## Exercise aim
The records below must be reproduced exactly. Strip out the pictures.

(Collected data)
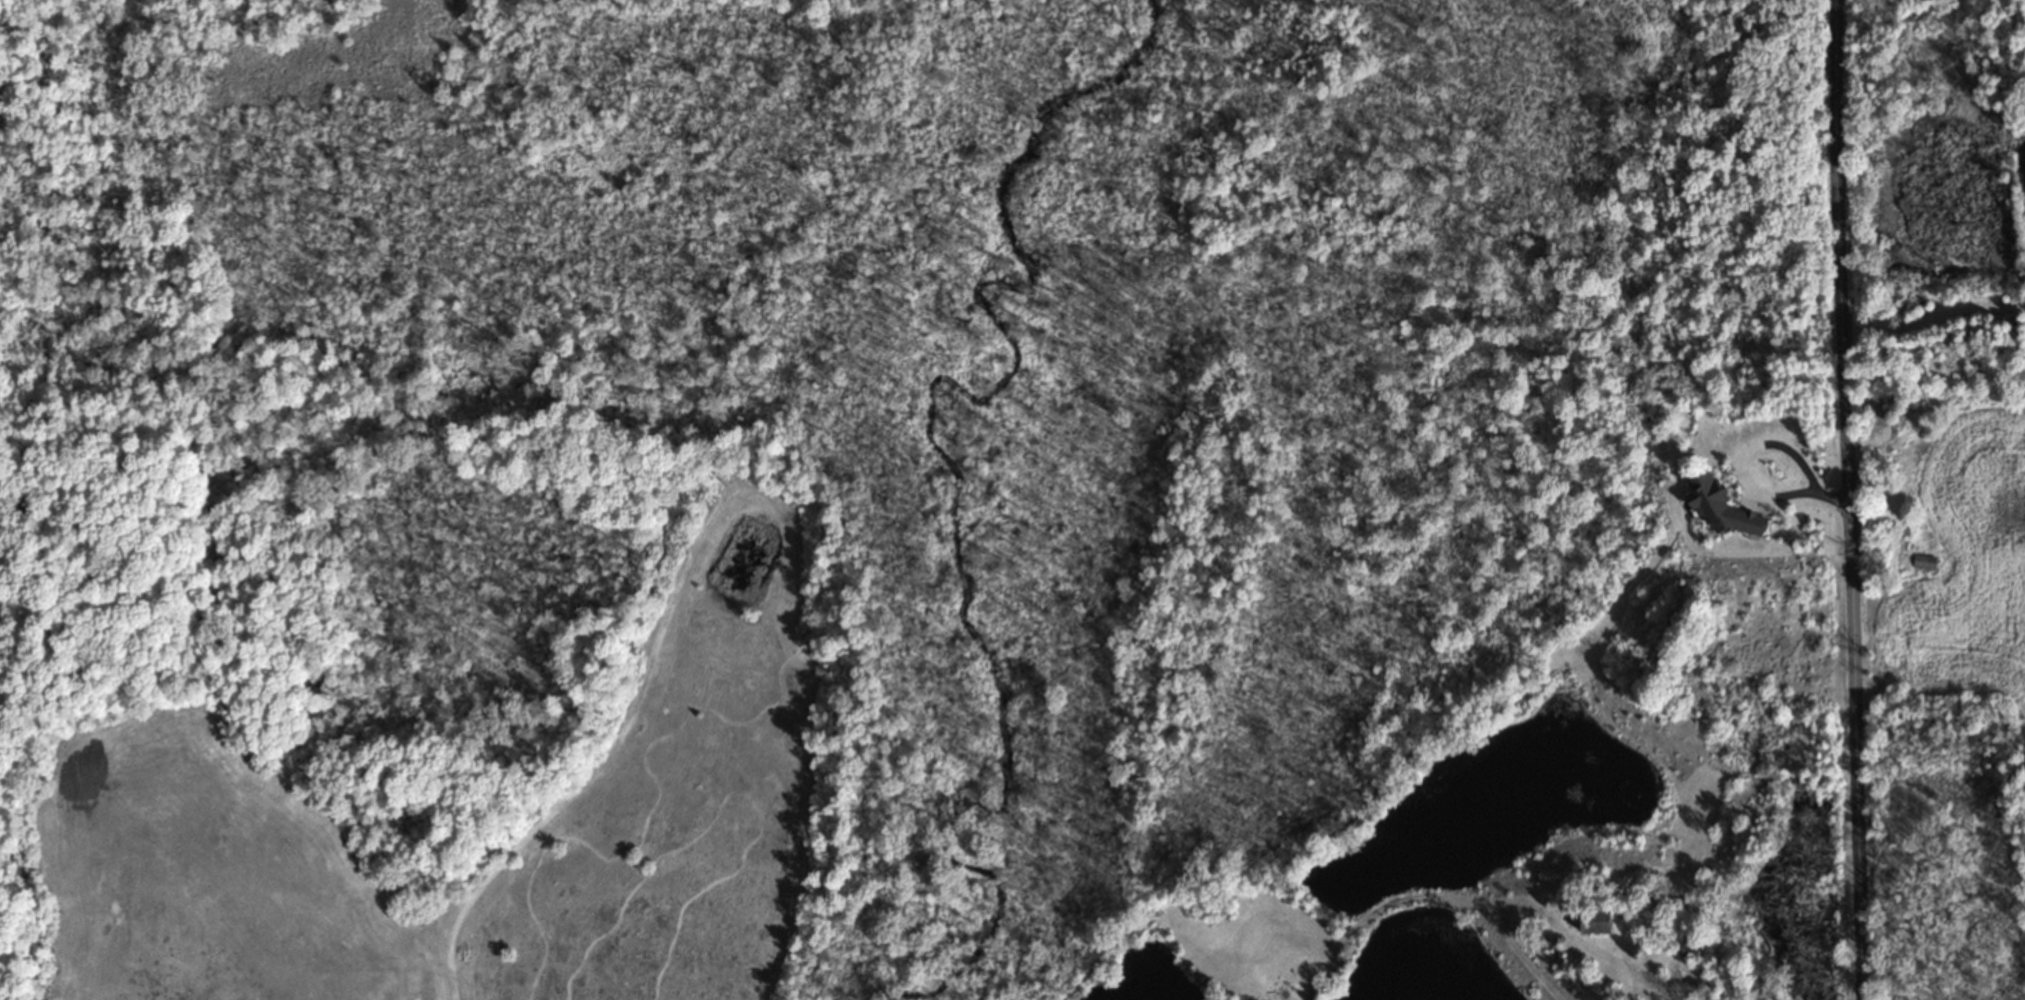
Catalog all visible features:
road: (1934, 322)
building: (1898, 437)
road: (1753, 447)
road: (1850, 499)
building: (1724, 508)
building: (1923, 564)
building: (1602, 924)
building: (1690, 948)
road: (1687, 982)

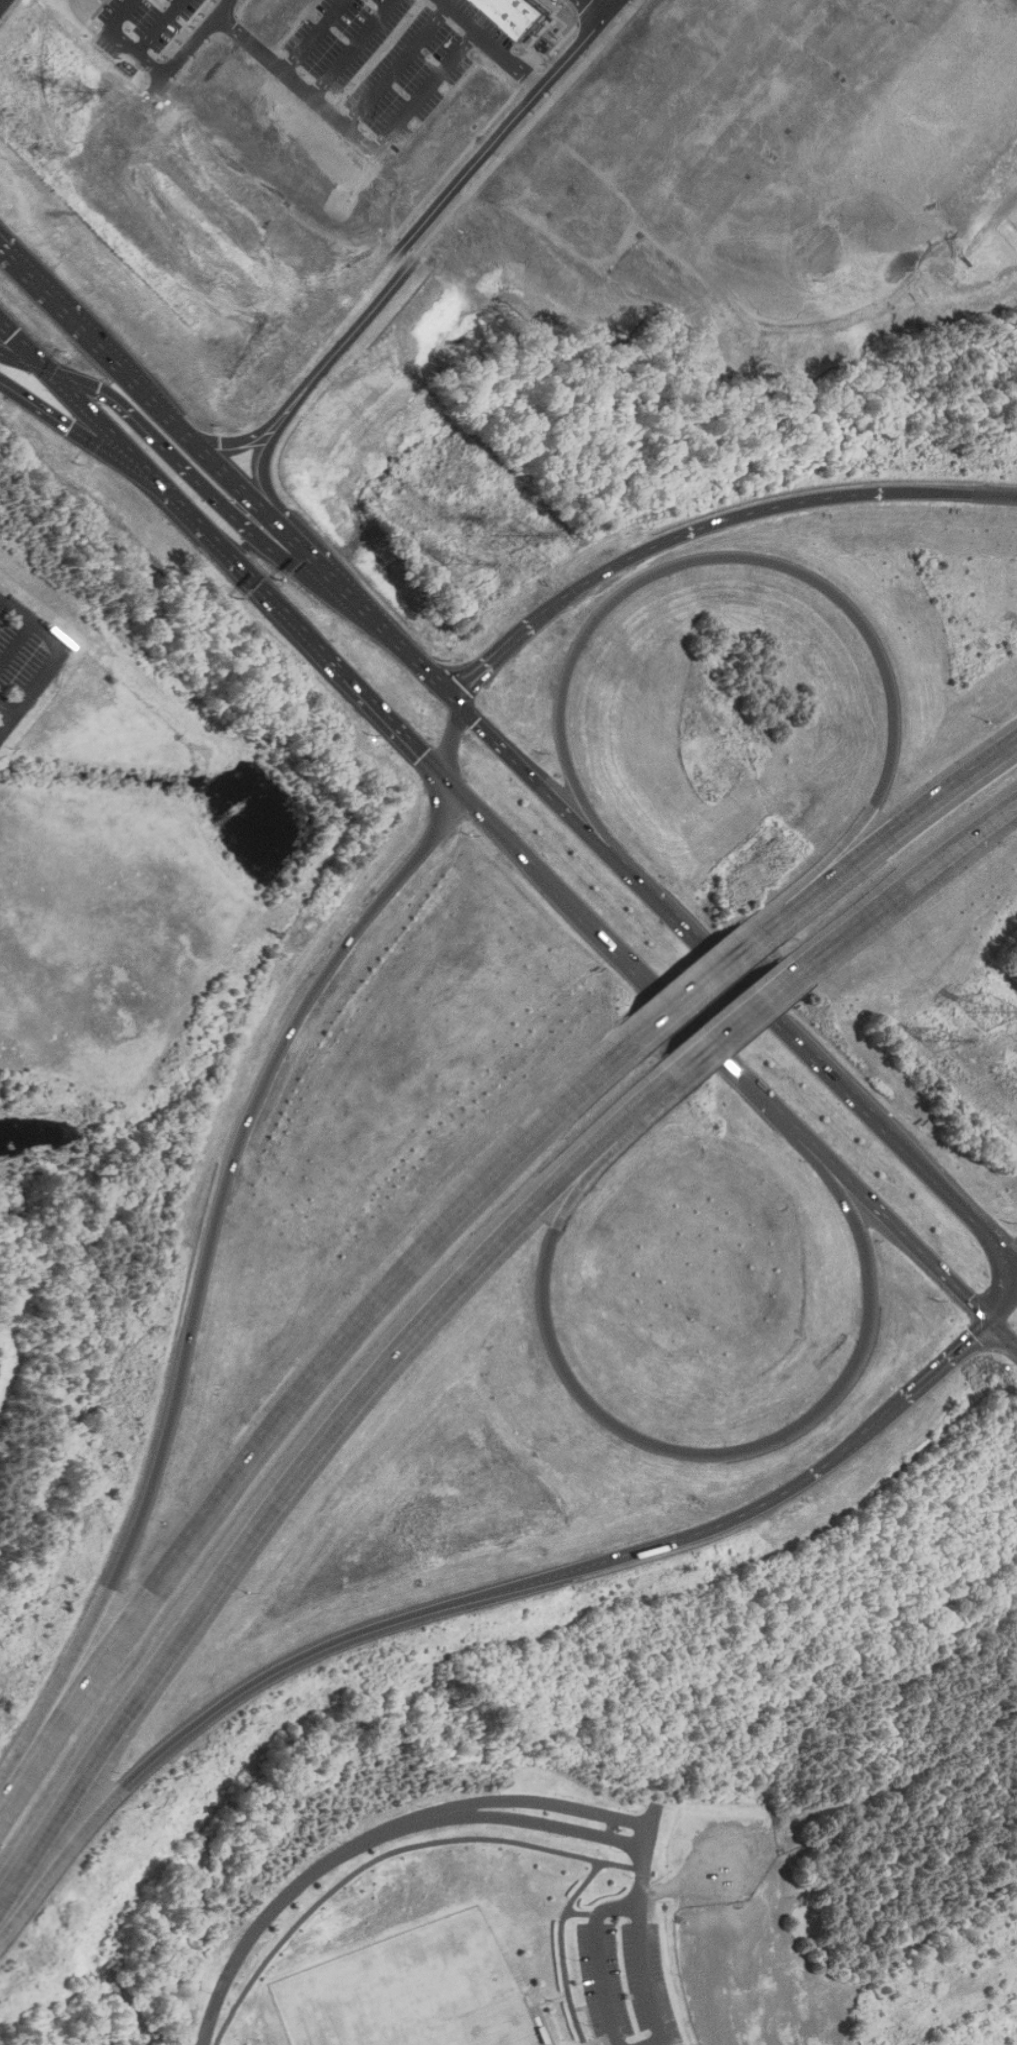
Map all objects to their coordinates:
road: (3, 3)
road: (612, 3)
road: (591, 9)
building: (530, 16)
road: (91, 19)
road: (162, 26)
road: (315, 37)
road: (124, 39)
road: (495, 43)
road: (190, 48)
road: (357, 50)
road: (401, 68)
road: (298, 86)
road: (430, 93)
power tower: (69, 96)
power tower: (50, 155)
road: (446, 208)
road: (28, 350)
road: (27, 371)
traffic signals: (53, 375)
road: (141, 385)
traffic signals: (97, 389)
traffic signals: (84, 436)
road: (240, 438)
road: (119, 465)
road: (144, 468)
road: (260, 474)
road: (212, 490)
road: (966, 494)
road: (746, 513)
power tower: (512, 534)
road: (756, 560)
power tower: (458, 563)
road: (1, 598)
road: (355, 600)
road: (540, 615)
road: (17, 642)
road: (57, 654)
road: (339, 665)
road: (463, 673)
traffic signals: (452, 676)
road: (477, 680)
road: (444, 691)
traffic signals: (469, 693)
road: (5, 705)
traffic signals: (476, 722)
road: (451, 740)
traffic signals: (425, 754)
road: (556, 802)
road: (499, 827)
road: (885, 832)
road: (904, 881)
road: (699, 984)
road: (677, 1006)
power tower: (989, 1010)
road: (769, 1016)
road: (734, 1021)
power tower: (934, 1039)
road: (953, 1200)
road: (895, 1225)
road: (204, 1258)
road: (1006, 1298)
traffic signals: (969, 1299)
road: (1003, 1334)
traffic signals: (973, 1335)
road: (947, 1358)
road: (294, 1393)
road: (865, 1434)
road: (667, 1448)
road: (307, 1455)
road: (701, 1530)
road: (512, 1584)
road: (194, 1713)
road: (517, 1796)
road: (917, 1809)
road: (517, 1817)
park: (678, 1829)
road: (389, 1855)
parking lot: (727, 1859)
road: (581, 1912)
road: (272, 1916)
road: (643, 1931)
road: (565, 1948)
road: (602, 1958)
parking lot: (649, 1981)
road: (557, 2000)
road: (550, 2025)
road: (601, 2041)
road: (654, 2041)
road: (596, 2044)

## Your response
Catalog all visible features:
road: (1934, 322)
building: (1898, 437)
road: (1753, 447)
road: (1850, 499)
building: (1724, 508)
building: (1923, 564)
building: (1602, 924)
building: (1690, 948)
road: (1687, 982)

Map all objects to their coordinates:
road: (3, 3)
road: (612, 3)
road: (591, 9)
building: (530, 16)
road: (91, 19)
road: (162, 26)
road: (315, 37)
road: (124, 39)
road: (495, 43)
road: (190, 48)
road: (357, 50)
road: (401, 68)
road: (298, 86)
road: (430, 93)
power tower: (69, 96)
power tower: (50, 155)
road: (446, 208)
road: (28, 350)
road: (27, 371)
traffic signals: (53, 375)
road: (141, 385)
traffic signals: (97, 389)
traffic signals: (84, 436)
road: (240, 438)
road: (119, 465)
road: (144, 468)
road: (260, 474)
road: (212, 490)
road: (966, 494)
road: (746, 513)
power tower: (512, 534)
road: (756, 560)
power tower: (458, 563)
road: (1, 598)
road: (355, 600)
road: (540, 615)
road: (17, 642)
road: (57, 654)
road: (339, 665)
road: (463, 673)
traffic signals: (452, 676)
road: (477, 680)
road: (444, 691)
traffic signals: (469, 693)
road: (5, 705)
traffic signals: (476, 722)
road: (451, 740)
traffic signals: (425, 754)
road: (556, 802)
road: (499, 827)
road: (885, 832)
road: (904, 881)
road: (699, 984)
road: (677, 1006)
power tower: (989, 1010)
road: (769, 1016)
road: (734, 1021)
power tower: (934, 1039)
road: (953, 1200)
road: (895, 1225)
road: (204, 1258)
road: (1006, 1298)
traffic signals: (969, 1299)
road: (1003, 1334)
traffic signals: (973, 1335)
road: (947, 1358)
road: (294, 1393)
road: (865, 1434)
road: (667, 1448)
road: (307, 1455)
road: (701, 1530)
road: (512, 1584)
road: (194, 1713)
road: (517, 1796)
road: (917, 1809)
road: (517, 1817)
park: (678, 1829)
road: (389, 1855)
parking lot: (727, 1859)
road: (581, 1912)
road: (272, 1916)
road: (643, 1931)
road: (565, 1948)
road: (602, 1958)
parking lot: (649, 1981)
road: (557, 2000)
road: (550, 2025)
road: (601, 2041)
road: (654, 2041)
road: (596, 2044)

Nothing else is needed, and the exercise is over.